((
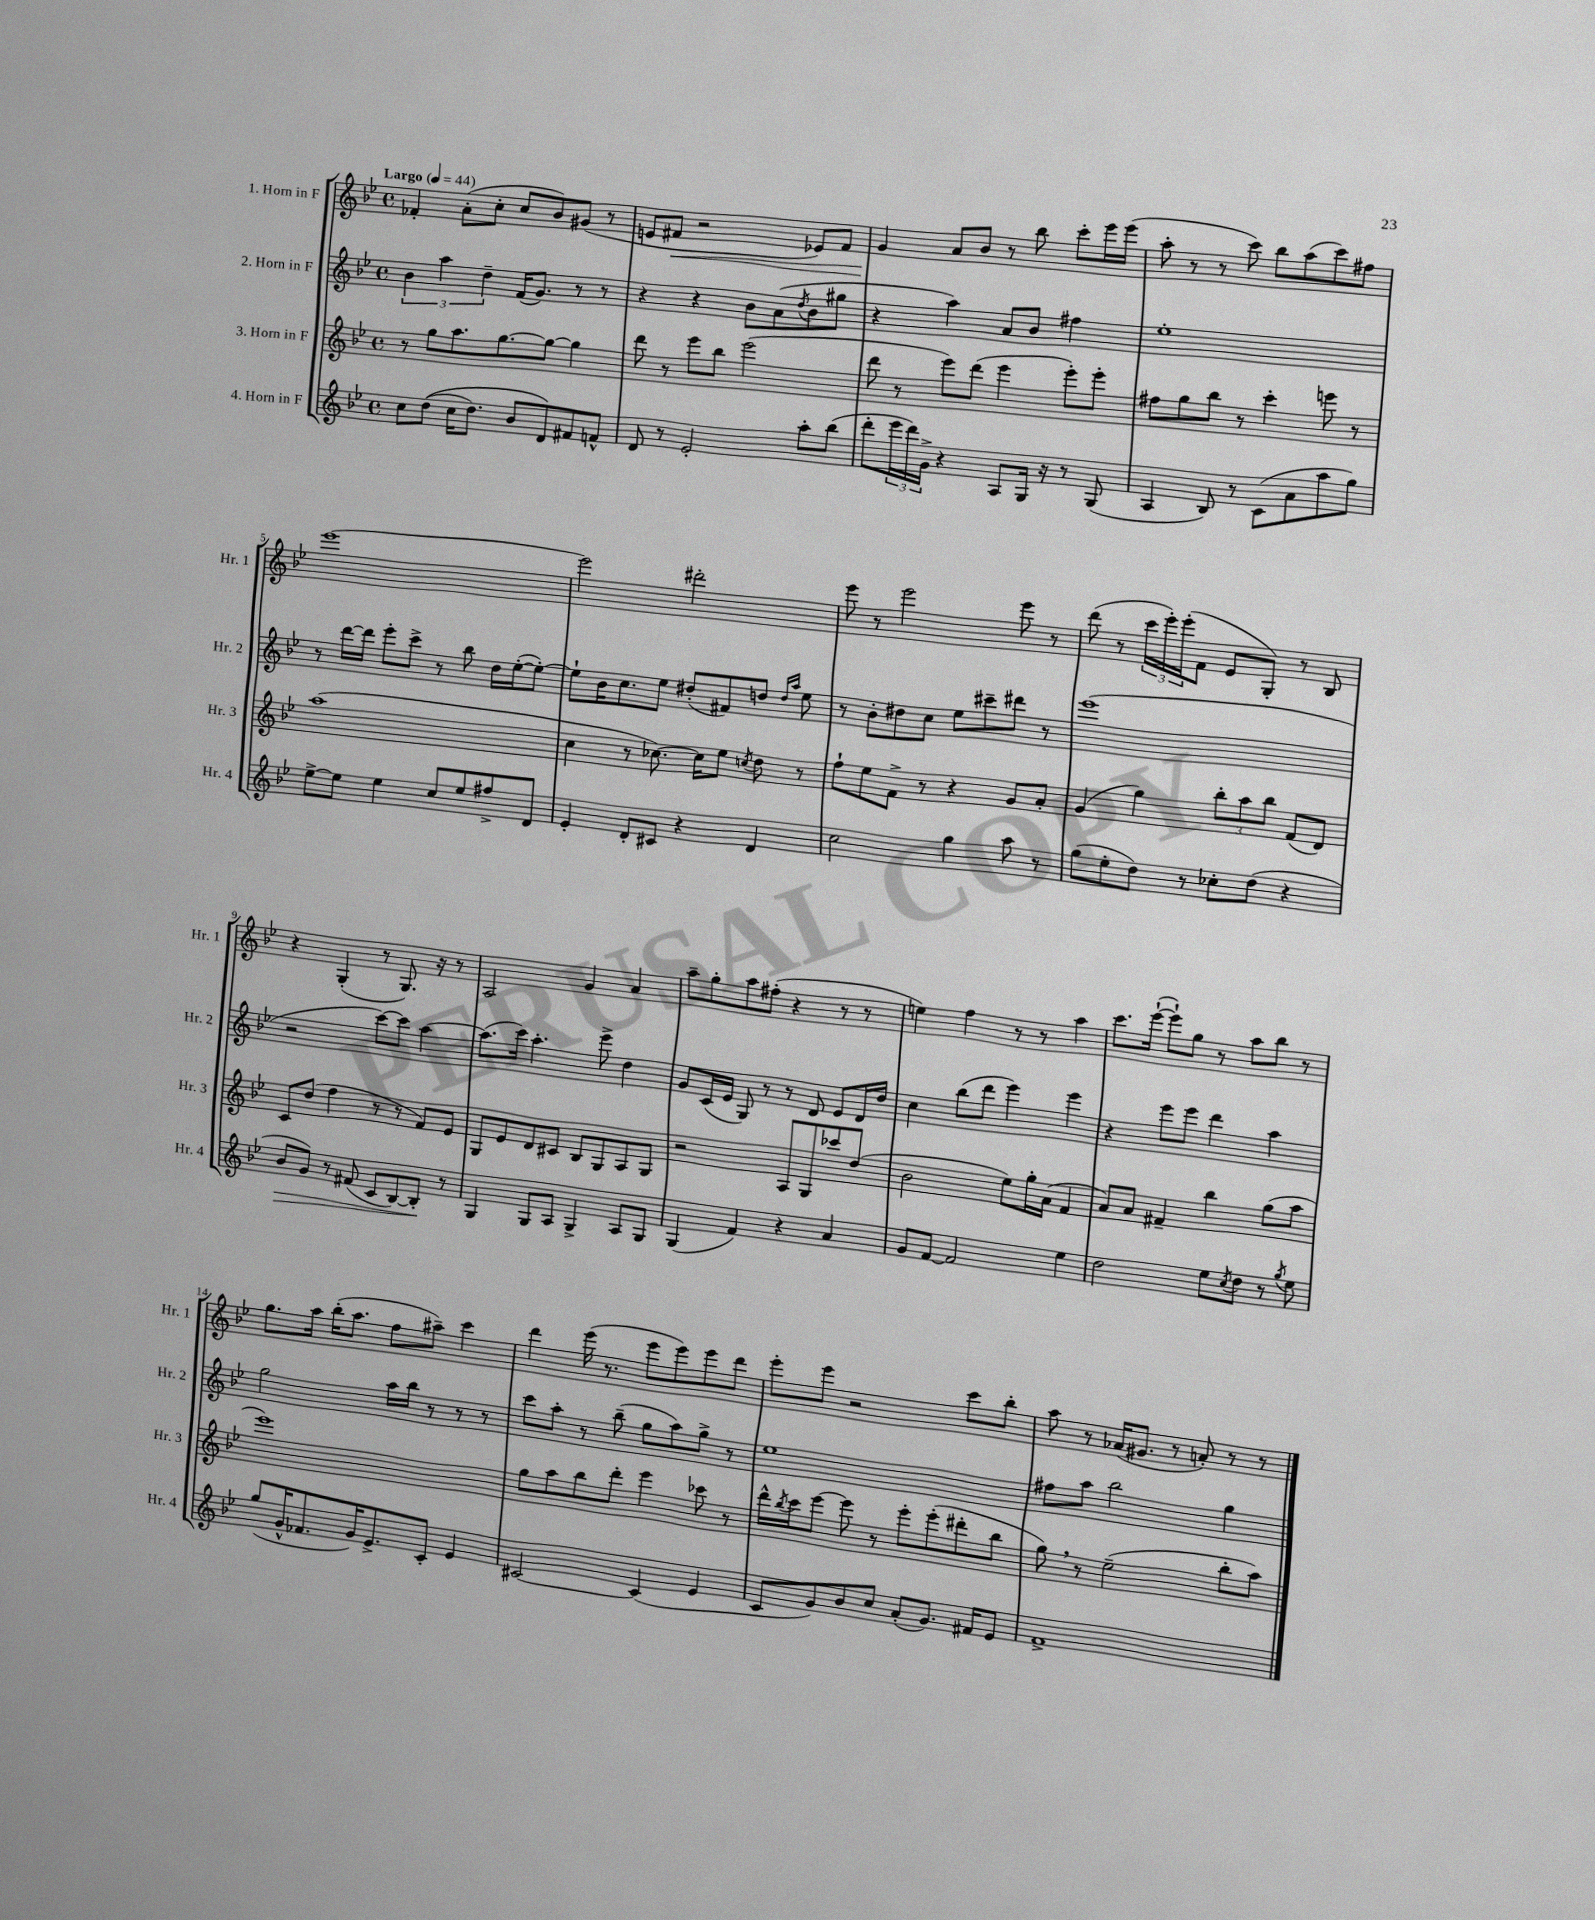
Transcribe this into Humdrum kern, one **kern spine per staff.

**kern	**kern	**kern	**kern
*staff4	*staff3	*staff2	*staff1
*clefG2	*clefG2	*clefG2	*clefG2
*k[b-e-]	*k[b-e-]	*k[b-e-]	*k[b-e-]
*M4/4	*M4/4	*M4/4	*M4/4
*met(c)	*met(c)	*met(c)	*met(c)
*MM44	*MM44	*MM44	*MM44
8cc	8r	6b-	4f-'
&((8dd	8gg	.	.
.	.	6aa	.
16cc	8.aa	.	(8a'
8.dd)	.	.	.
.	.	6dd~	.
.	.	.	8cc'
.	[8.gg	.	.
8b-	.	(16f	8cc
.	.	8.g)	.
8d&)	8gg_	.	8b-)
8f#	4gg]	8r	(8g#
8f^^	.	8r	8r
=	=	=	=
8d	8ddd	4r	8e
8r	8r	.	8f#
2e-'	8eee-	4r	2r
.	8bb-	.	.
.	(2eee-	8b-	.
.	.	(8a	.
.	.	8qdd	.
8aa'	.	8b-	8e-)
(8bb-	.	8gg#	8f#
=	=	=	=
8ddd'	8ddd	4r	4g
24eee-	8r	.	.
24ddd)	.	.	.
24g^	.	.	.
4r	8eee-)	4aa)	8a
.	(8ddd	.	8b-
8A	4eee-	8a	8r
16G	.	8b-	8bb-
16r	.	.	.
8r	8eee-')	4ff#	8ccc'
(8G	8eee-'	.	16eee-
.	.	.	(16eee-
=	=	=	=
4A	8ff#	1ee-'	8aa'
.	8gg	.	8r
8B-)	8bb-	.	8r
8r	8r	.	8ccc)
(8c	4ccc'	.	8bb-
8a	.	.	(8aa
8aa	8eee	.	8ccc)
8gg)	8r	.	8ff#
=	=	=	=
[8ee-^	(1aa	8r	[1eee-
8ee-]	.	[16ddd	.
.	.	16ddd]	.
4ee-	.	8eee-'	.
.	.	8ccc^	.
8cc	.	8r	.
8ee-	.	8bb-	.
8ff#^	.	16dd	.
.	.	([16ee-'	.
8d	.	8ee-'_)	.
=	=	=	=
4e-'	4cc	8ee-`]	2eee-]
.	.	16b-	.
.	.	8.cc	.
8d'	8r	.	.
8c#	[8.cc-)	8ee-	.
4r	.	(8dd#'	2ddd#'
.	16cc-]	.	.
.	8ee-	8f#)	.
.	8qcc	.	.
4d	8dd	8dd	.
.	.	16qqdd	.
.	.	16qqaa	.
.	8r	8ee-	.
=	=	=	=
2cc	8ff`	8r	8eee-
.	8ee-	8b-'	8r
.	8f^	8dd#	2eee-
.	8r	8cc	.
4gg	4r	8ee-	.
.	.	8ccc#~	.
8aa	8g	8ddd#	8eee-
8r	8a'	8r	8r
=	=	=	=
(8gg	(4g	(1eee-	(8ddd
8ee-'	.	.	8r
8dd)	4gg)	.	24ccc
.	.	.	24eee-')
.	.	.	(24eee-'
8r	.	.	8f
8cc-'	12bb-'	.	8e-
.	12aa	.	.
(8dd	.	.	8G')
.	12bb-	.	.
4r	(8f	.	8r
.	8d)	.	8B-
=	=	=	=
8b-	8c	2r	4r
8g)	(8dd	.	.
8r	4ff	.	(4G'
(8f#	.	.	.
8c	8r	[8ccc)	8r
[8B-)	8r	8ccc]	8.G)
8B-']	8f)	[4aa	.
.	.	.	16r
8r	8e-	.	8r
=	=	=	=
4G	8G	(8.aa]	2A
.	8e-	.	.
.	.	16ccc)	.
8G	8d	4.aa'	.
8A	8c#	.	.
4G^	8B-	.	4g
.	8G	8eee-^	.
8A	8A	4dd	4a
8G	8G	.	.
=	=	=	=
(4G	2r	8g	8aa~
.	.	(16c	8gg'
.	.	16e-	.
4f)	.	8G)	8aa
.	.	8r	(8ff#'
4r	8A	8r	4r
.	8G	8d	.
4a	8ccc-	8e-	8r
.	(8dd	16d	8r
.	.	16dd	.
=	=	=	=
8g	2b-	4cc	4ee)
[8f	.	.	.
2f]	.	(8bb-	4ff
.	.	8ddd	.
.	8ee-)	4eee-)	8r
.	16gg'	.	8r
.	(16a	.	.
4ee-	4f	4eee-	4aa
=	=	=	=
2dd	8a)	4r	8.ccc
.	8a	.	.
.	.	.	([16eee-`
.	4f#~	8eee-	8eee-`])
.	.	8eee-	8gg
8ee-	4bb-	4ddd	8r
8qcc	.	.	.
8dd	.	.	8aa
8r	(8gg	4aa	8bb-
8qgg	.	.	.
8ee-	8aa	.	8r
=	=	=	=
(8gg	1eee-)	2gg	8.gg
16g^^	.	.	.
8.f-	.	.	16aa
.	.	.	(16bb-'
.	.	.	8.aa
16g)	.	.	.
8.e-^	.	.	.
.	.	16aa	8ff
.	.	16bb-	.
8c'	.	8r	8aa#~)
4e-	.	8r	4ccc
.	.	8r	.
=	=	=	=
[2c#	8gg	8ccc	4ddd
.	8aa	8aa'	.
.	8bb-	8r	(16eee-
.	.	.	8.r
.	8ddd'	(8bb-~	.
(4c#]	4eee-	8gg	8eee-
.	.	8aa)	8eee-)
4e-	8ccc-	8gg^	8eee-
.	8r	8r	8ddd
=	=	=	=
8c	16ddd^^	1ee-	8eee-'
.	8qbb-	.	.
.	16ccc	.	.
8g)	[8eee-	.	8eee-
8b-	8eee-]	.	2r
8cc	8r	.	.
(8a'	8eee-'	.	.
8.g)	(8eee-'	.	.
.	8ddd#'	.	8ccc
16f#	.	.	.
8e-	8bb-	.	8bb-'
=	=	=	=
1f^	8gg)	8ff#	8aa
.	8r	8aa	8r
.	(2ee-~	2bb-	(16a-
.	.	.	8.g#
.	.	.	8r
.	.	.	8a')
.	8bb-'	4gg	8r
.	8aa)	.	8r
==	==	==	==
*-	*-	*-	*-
))
### AIM
Show each line of the material above that contains the string "kern".

### RESULT OF THE EXERCISE
Transcribe this into Humdrum kern, one **kern spine per staff.
**kern	**kern	**kern	**kern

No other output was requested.